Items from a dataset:
****************

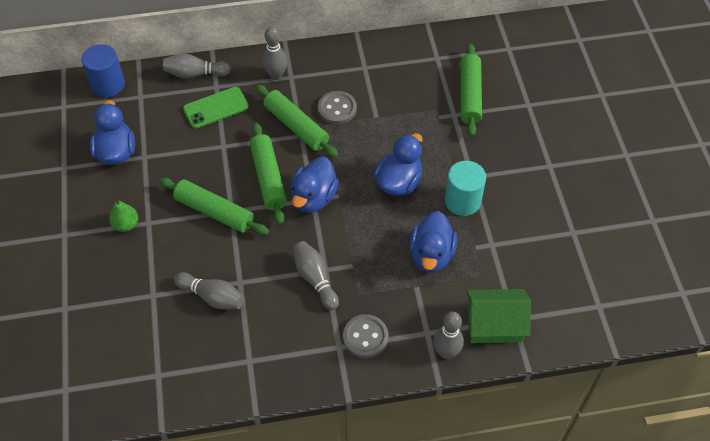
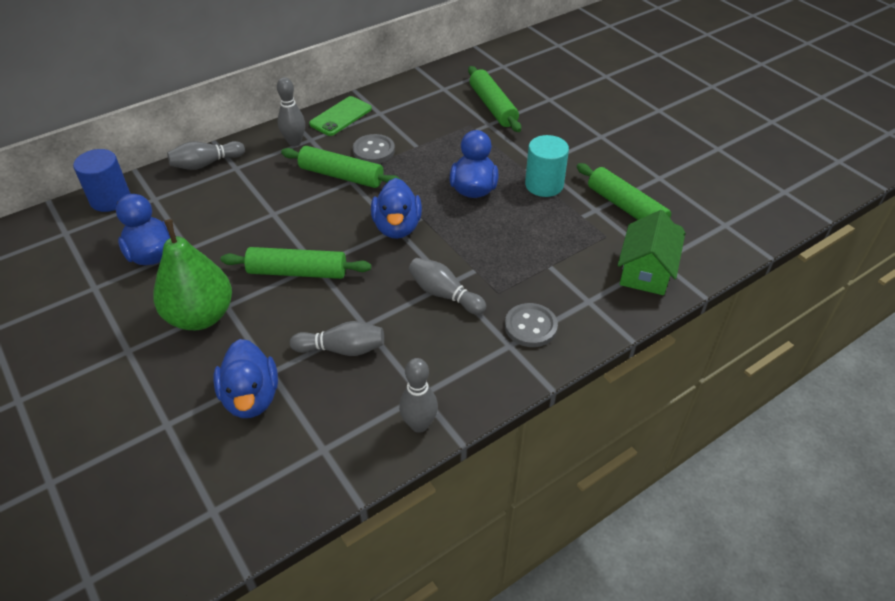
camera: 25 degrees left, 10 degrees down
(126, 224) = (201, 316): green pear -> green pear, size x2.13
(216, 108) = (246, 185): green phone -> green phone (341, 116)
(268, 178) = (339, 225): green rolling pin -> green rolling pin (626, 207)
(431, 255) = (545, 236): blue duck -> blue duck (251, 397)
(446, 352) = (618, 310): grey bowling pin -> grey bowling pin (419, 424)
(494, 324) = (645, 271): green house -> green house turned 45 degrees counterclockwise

****************

▸ **To do**:
For each line above that contains the word "green", give the line as it is written.

▸ **Answer area**:
(126, 224) = (201, 316): green pear -> green pear, size x2.13
(216, 108) = (246, 185): green phone -> green phone (341, 116)
(268, 178) = (339, 225): green rolling pin -> green rolling pin (626, 207)
(494, 324) = (645, 271): green house -> green house turned 45 degrees counterclockwise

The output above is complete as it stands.